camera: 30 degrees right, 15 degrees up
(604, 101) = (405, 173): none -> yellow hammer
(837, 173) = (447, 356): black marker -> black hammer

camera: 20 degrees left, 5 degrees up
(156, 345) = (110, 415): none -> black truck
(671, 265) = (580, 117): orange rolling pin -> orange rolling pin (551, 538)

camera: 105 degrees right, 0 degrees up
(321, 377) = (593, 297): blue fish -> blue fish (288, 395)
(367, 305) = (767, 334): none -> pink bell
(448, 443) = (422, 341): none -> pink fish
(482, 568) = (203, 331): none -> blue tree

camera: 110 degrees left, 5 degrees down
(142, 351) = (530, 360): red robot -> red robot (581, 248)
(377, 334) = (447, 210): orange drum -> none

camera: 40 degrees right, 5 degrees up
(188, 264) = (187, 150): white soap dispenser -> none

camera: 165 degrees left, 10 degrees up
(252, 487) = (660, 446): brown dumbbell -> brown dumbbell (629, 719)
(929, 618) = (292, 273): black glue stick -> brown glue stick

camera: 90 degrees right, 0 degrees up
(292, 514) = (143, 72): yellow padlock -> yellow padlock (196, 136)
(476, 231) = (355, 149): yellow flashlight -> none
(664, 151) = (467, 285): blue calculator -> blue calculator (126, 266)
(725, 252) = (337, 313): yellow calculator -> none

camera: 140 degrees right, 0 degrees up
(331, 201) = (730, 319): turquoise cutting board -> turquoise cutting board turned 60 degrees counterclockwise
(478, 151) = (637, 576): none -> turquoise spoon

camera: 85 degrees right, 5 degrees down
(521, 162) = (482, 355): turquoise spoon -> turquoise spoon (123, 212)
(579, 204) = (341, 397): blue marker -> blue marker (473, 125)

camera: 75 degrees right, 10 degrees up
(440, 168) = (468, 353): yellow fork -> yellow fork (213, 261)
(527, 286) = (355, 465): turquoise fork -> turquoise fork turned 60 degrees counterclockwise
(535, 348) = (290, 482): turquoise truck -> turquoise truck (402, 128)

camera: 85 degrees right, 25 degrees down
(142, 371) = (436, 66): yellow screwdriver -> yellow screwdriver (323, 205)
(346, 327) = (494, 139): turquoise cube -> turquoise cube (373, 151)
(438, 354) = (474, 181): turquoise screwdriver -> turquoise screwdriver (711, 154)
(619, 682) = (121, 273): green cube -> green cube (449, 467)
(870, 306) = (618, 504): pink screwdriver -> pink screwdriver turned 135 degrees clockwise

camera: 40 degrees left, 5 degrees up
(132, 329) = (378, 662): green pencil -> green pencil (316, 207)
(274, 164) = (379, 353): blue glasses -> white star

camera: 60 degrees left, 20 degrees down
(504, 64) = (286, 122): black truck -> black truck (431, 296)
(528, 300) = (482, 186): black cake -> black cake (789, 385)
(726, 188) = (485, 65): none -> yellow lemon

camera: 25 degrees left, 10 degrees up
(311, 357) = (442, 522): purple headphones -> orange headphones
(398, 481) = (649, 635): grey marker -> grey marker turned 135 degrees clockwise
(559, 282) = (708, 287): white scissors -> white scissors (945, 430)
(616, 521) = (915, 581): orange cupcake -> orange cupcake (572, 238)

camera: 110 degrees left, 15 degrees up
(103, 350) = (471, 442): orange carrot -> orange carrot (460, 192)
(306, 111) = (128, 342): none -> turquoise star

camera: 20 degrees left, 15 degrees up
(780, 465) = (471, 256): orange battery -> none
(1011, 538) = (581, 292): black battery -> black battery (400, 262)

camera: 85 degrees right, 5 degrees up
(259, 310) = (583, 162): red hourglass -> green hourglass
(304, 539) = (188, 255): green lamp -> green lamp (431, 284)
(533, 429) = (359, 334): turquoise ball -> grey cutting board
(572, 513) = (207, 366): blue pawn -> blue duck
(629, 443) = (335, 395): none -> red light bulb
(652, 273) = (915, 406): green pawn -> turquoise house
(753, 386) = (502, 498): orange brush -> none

What you are asked to do — Could you repeat exactly the lines above from the line with "(579, 204) = (341, 397): blue" up to and including the line with "(726, 188) = (485, 65): none -> yellow lemon", and only those?

Completed task —
(579, 204) = (341, 397): blue marker -> blue marker (473, 125)

camera: 75 degrees right, 10 degrees up
(440, 168) = (468, 353): yellow fork -> yellow fork (213, 261)
(527, 286) = (355, 465): turquoise fork -> turquoise fork turned 60 degrees counterclockwise
(535, 348) = (290, 482): turquoise truck -> turquoise truck (402, 128)

camera: 85 degrees right, 25 degrees down
(142, 371) = (436, 66): yellow screwdriver -> yellow screwdriver (323, 205)
(346, 327) = (494, 139): turquoise cube -> turquoise cube (373, 151)
(438, 354) = (474, 181): turquoise screwdriver -> turquoise screwdriver (711, 154)
(619, 682) = (121, 273): green cube -> green cube (449, 467)
(870, 306) = (618, 504): pink screwdriver -> pink screwdriver turned 135 degrees clockwise

camera: 40 degrees left, 5 degrees up
(132, 329) = (378, 662): green pencil -> green pencil (316, 207)
(274, 164) = (379, 353): blue glasses -> white star

camera: 60 degrees left, 20 degrees down
(504, 64) = (286, 122): black truck -> black truck (431, 296)
(528, 300) = (482, 186): black cake -> black cake (789, 385)
(726, 188) = (485, 65): none -> yellow lemon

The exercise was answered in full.